- Your instructions: Lines outside the range are not wanted. Give again exactly the lines between the line holding "camera: 70 degrees left, 0 degrees up" and the line holding "(724, 184) = (451, 232): none", inclusive, from the listing below.

- Records for the exercise:

[Start of section]

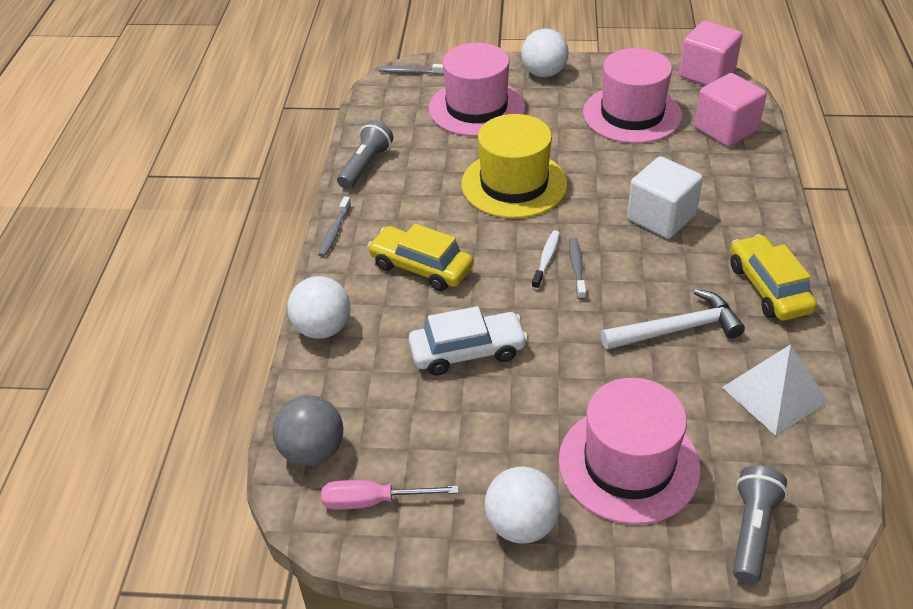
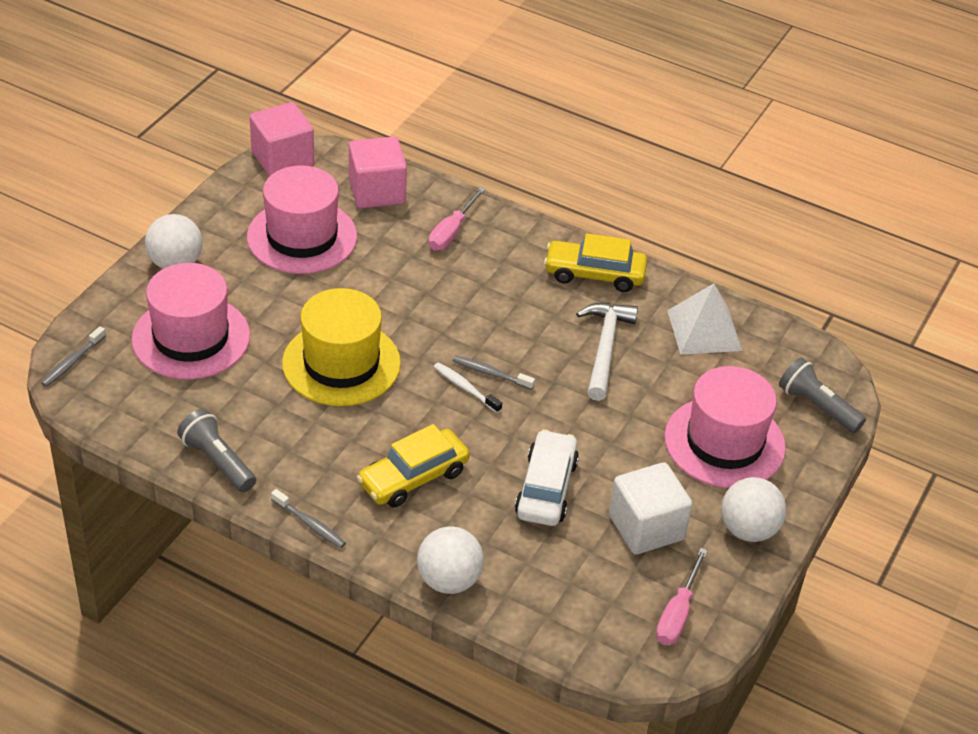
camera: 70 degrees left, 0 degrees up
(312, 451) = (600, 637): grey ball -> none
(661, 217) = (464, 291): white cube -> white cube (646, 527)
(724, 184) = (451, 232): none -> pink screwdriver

[End of section]
[Start of section]

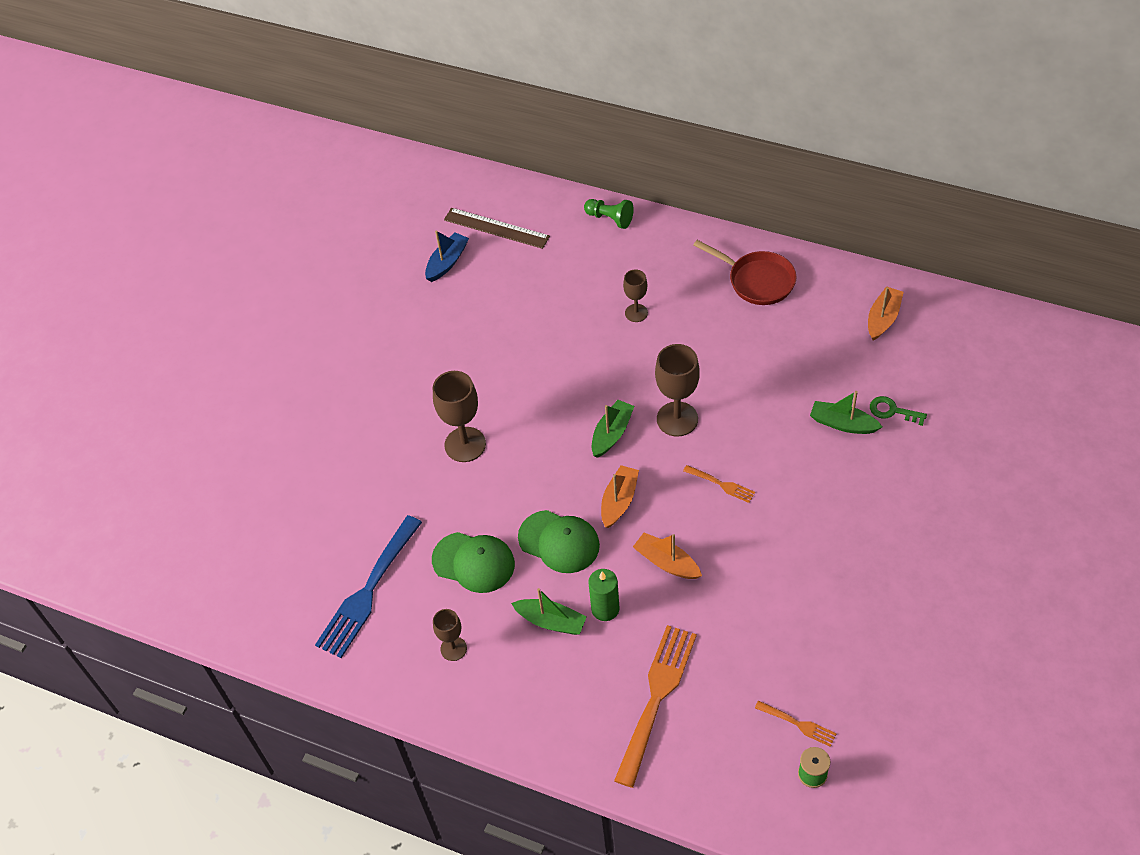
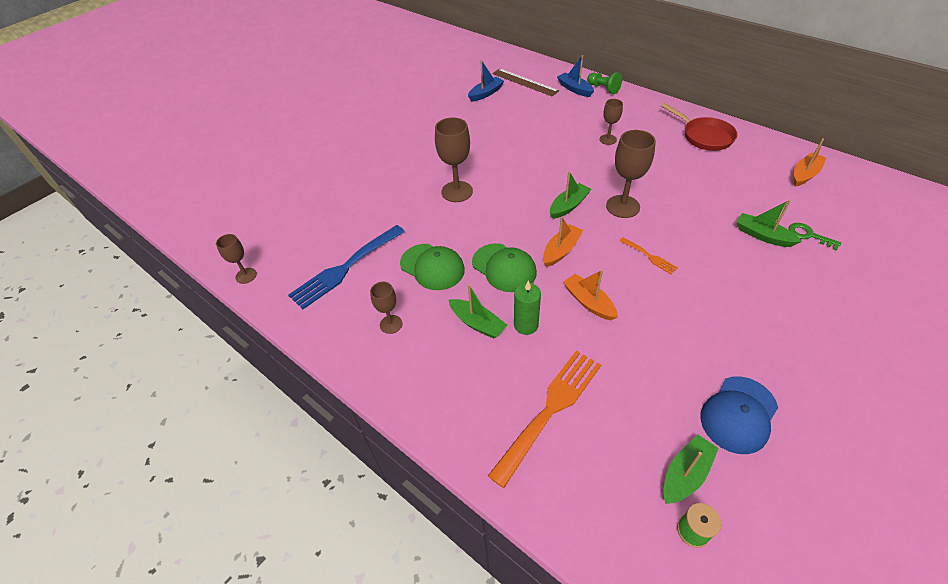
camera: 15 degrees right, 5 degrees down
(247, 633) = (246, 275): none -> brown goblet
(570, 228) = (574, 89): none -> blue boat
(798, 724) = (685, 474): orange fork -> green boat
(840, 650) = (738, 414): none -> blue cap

[End of section]
[Start of section]

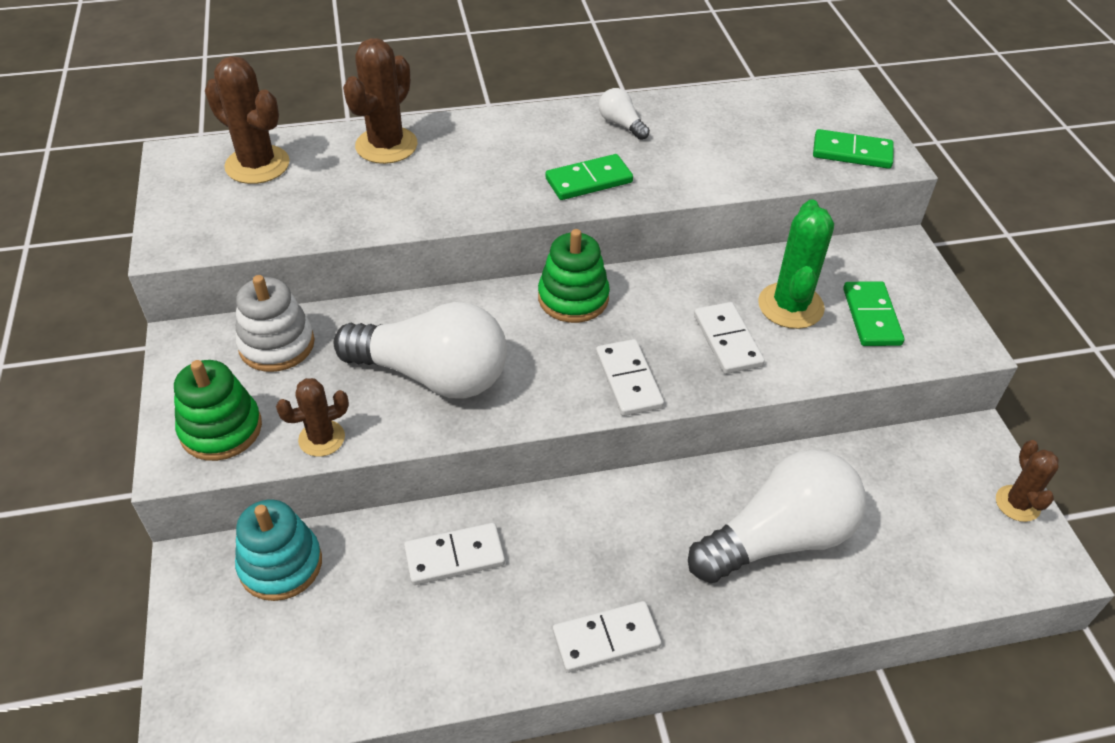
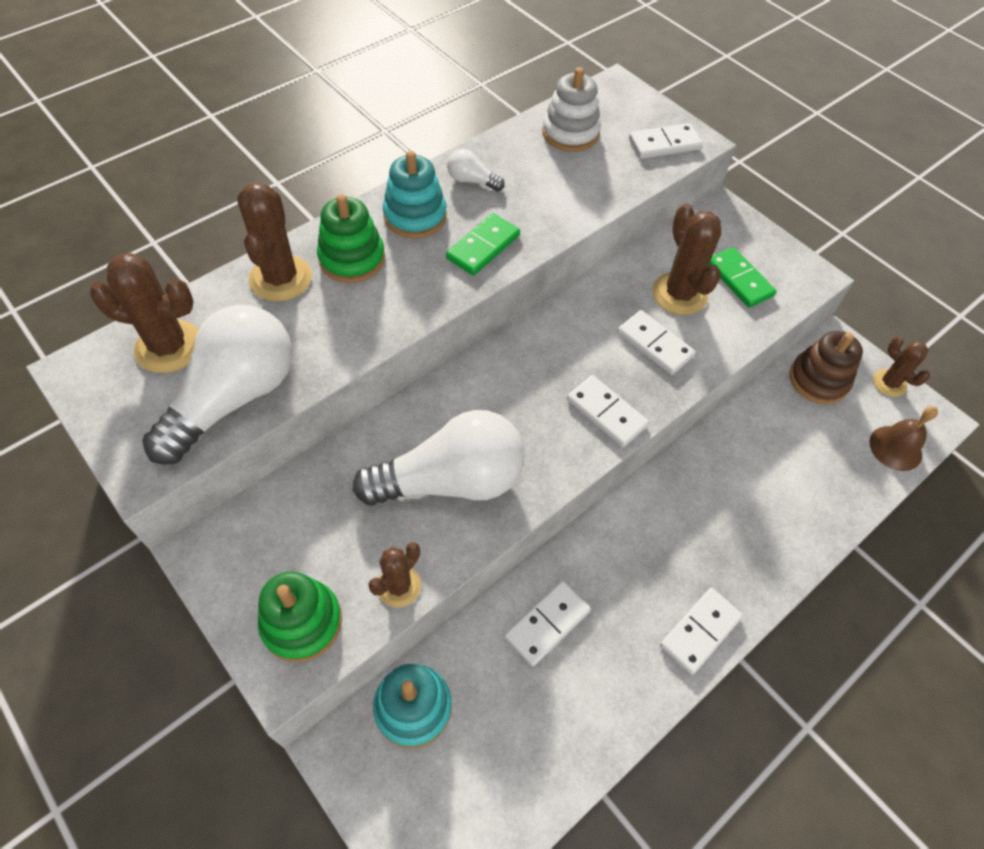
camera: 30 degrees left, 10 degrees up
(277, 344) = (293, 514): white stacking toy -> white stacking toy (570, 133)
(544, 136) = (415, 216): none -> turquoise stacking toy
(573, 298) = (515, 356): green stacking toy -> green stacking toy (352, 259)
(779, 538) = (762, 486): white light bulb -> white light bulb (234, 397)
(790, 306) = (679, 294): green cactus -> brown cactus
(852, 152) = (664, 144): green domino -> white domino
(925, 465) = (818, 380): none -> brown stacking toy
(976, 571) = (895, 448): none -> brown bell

[End of section]

- Answer to this task:
camera: 70 degrees left, 0 degrees up
(312, 451) = (600, 637): grey ball -> none
(661, 217) = (464, 291): white cube -> white cube (646, 527)
(724, 184) = (451, 232): none -> pink screwdriver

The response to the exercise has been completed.